About this task:
Search the records for the string "orange", and show each line where it appears.

----------

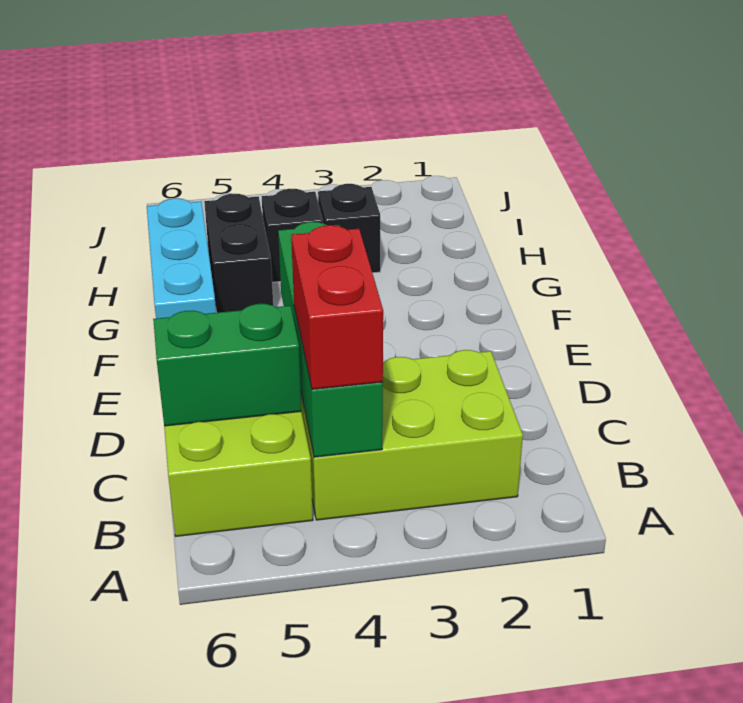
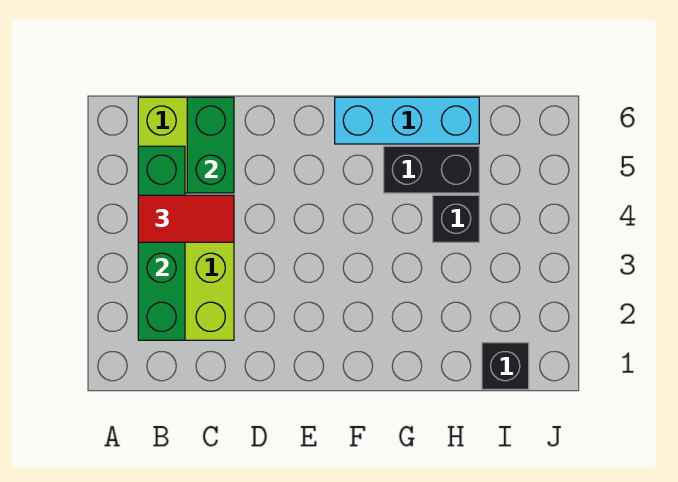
green brick B4:E4 level 2 -> green brick B2:B5 level 2
red brick B4:C4 level 3 -> red tile B4:C4 level 3
black brick H3 level 1 -> black brick I1 level 1

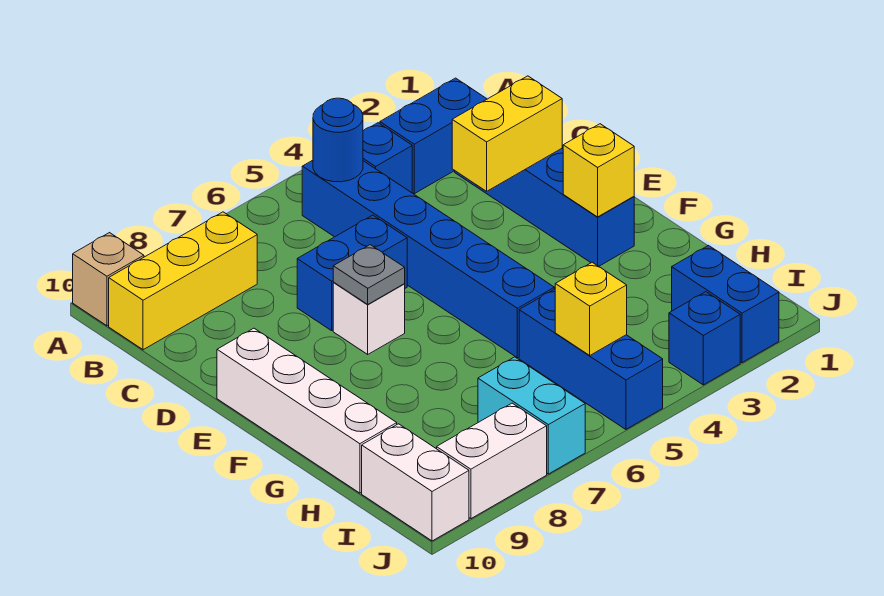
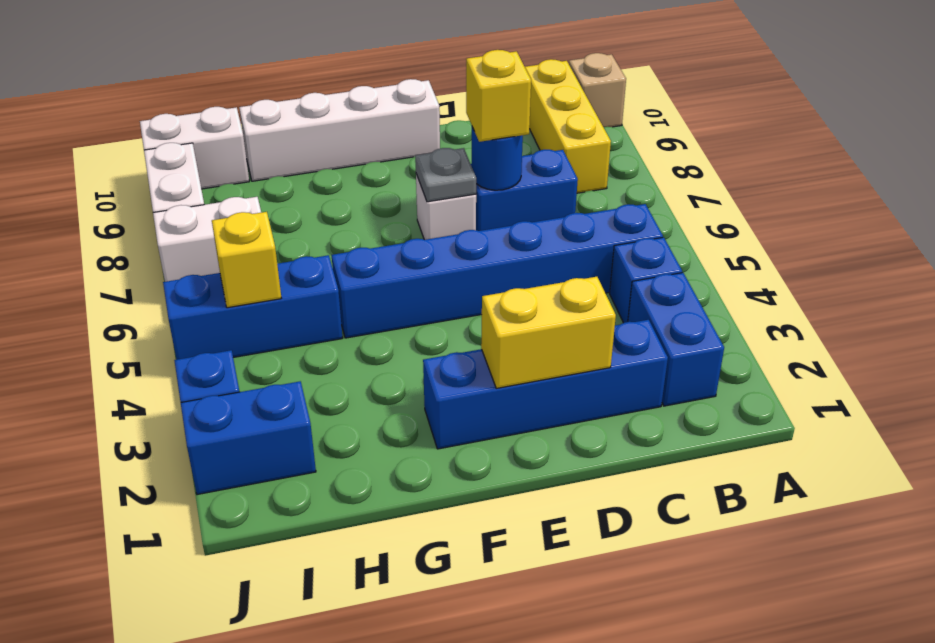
blue round brick B5 level 2 -> blue round brick D7 level 2
yellow brick D2:D3 level 2 -> yellow brick D2:E2 level 2
blue brick D6:D7 level 1 -> blue brick C7:D7 level 1
yellow brick F2 level 2 -> yellow brick D7 level 3
cyan brick I7:J7 level 1 -> white brick I7:J7 level 1

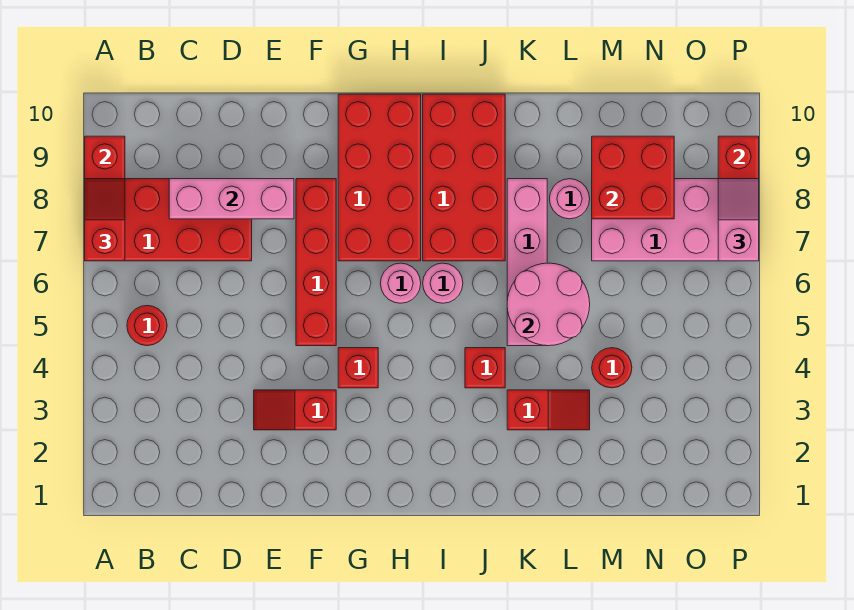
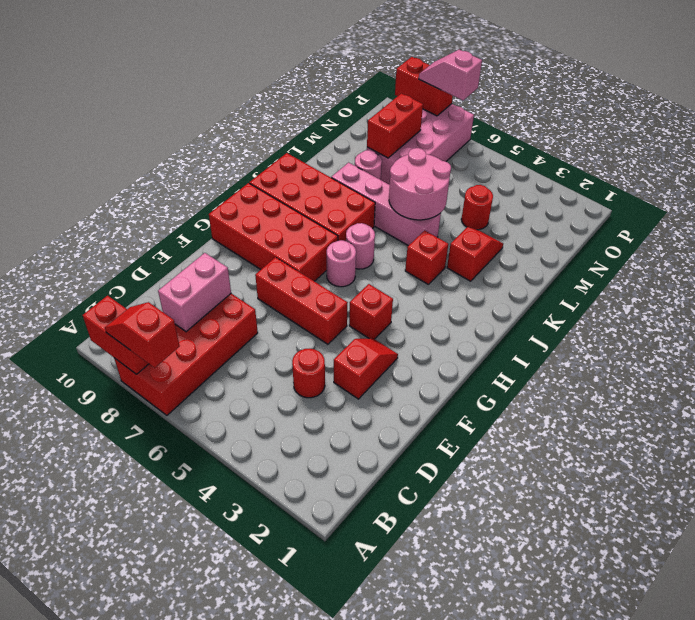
red round brick B5 level 1 -> red round brick D4 level 1
pink brick C8:E8 level 2 -> pink brick C8:D8 level 2
red slope E3:F3 level 1 top F -> red slope E3:F3 level 1 top E
red brick F5:F8 level 1 -> red brick F5:F7 level 1
red brick M8:N9 level 2 -> red brick M8:N8 level 2

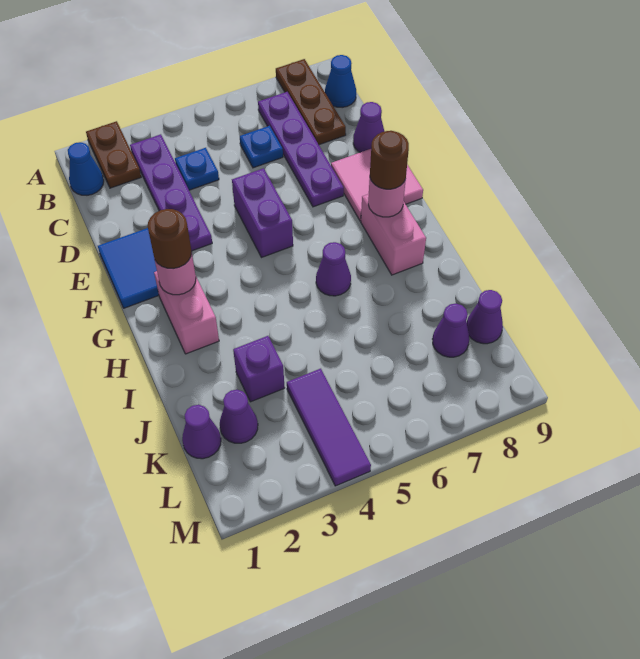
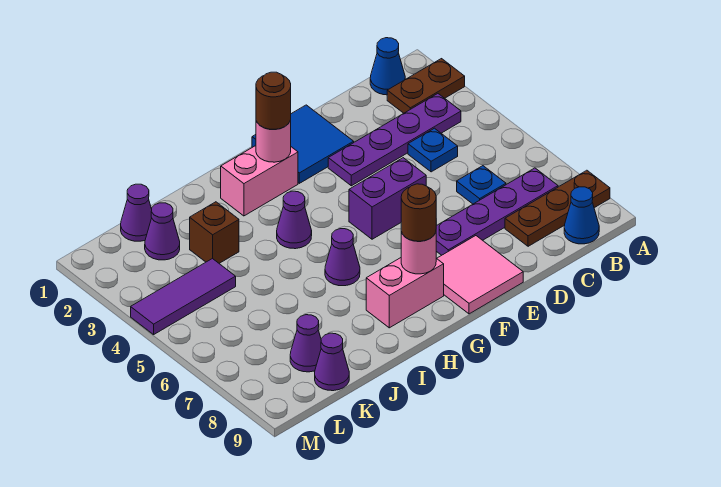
purple cone D9 level 1 -> purple cone H4 level 1
purple brick J3 level 1 -> brown brick J3 level 1

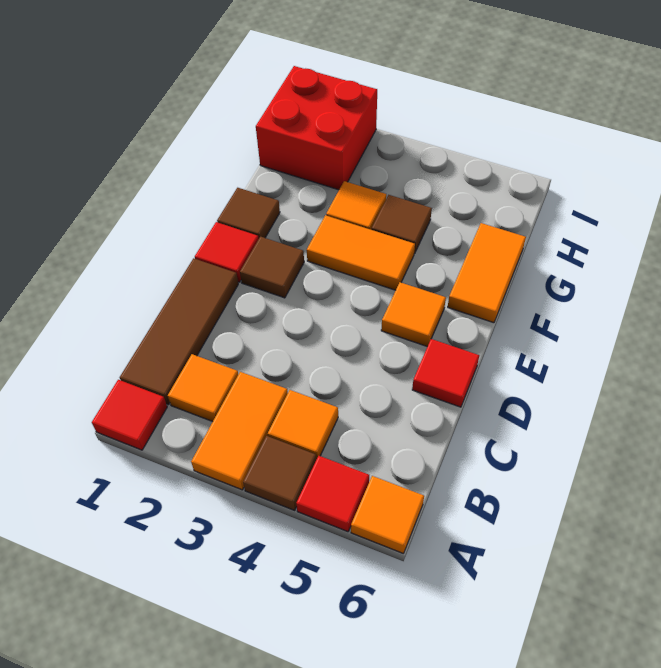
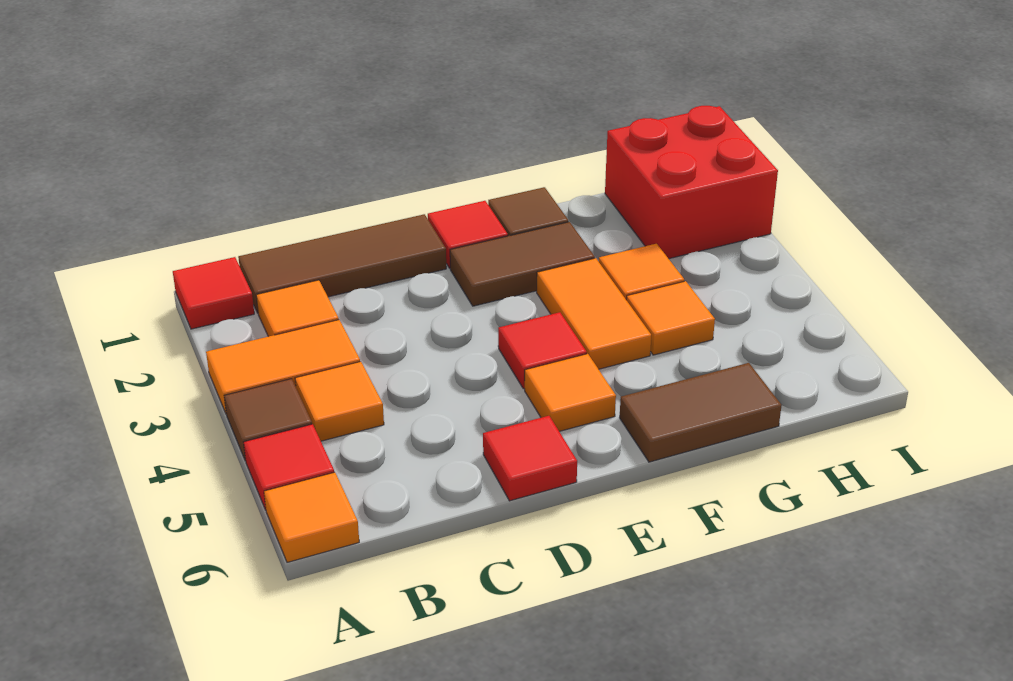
brown tile E2 level 1 -> brown tile E2:F2 level 1
none -> red tile E4 level 1
orange tile F6:G6 level 1 -> brown tile F6:G6 level 1
brown tile G4 level 1 -> orange tile G4 level 1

----------

Solution below:
orange tile F6:G6 level 1 -> brown tile F6:G6 level 1
brown tile G4 level 1 -> orange tile G4 level 1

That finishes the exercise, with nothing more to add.